## TASK TO CARRY OUT
Retype the records below from their first line through the line containing "R4: none -> 120k (GND, LED_A)", and include nothing else.

Detected change data:
• • • • • • •

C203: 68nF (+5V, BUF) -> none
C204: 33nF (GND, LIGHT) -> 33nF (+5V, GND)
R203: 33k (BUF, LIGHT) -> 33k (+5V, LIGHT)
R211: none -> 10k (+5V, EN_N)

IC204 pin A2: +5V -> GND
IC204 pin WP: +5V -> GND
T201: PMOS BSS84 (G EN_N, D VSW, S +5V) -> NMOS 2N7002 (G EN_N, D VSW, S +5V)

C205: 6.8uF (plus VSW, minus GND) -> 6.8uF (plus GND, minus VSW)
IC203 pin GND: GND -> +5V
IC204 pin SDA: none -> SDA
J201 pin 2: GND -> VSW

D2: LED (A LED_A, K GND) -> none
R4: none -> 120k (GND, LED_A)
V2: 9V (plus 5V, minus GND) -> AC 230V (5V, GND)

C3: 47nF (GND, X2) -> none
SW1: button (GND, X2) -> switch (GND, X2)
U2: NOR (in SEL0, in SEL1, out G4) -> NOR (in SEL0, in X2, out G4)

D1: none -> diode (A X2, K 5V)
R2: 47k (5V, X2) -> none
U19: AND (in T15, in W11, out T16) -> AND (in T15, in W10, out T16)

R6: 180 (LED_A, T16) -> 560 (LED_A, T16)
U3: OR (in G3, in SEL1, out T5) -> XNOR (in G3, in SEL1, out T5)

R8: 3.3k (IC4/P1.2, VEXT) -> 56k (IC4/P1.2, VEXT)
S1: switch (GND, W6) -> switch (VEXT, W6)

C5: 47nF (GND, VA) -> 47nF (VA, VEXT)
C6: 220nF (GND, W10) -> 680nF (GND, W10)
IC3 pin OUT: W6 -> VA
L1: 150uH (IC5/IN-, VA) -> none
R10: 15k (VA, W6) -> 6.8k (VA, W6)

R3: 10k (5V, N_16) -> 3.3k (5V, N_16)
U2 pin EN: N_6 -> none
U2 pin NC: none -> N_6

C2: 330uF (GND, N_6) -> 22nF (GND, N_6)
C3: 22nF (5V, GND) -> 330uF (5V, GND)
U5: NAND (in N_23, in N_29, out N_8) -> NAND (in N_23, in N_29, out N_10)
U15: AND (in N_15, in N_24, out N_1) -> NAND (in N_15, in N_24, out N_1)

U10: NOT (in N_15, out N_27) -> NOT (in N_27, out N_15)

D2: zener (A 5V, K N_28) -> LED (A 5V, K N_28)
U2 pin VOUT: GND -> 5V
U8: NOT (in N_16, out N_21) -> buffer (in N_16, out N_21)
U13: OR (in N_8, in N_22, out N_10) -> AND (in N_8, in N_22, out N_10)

• • • • • • •

## PROBLEM SOLUTION
C203: 68nF (+5V, BUF) -> none
C204: 33nF (GND, LIGHT) -> 33nF (+5V, GND)
R203: 33k (BUF, LIGHT) -> 33k (+5V, LIGHT)
R211: none -> 10k (+5V, EN_N)

IC204 pin A2: +5V -> GND
IC204 pin WP: +5V -> GND
T201: PMOS BSS84 (G EN_N, D VSW, S +5V) -> NMOS 2N7002 (G EN_N, D VSW, S +5V)

C205: 6.8uF (plus VSW, minus GND) -> 6.8uF (plus GND, minus VSW)
IC203 pin GND: GND -> +5V
IC204 pin SDA: none -> SDA
J201 pin 2: GND -> VSW

D2: LED (A LED_A, K GND) -> none
R4: none -> 120k (GND, LED_A)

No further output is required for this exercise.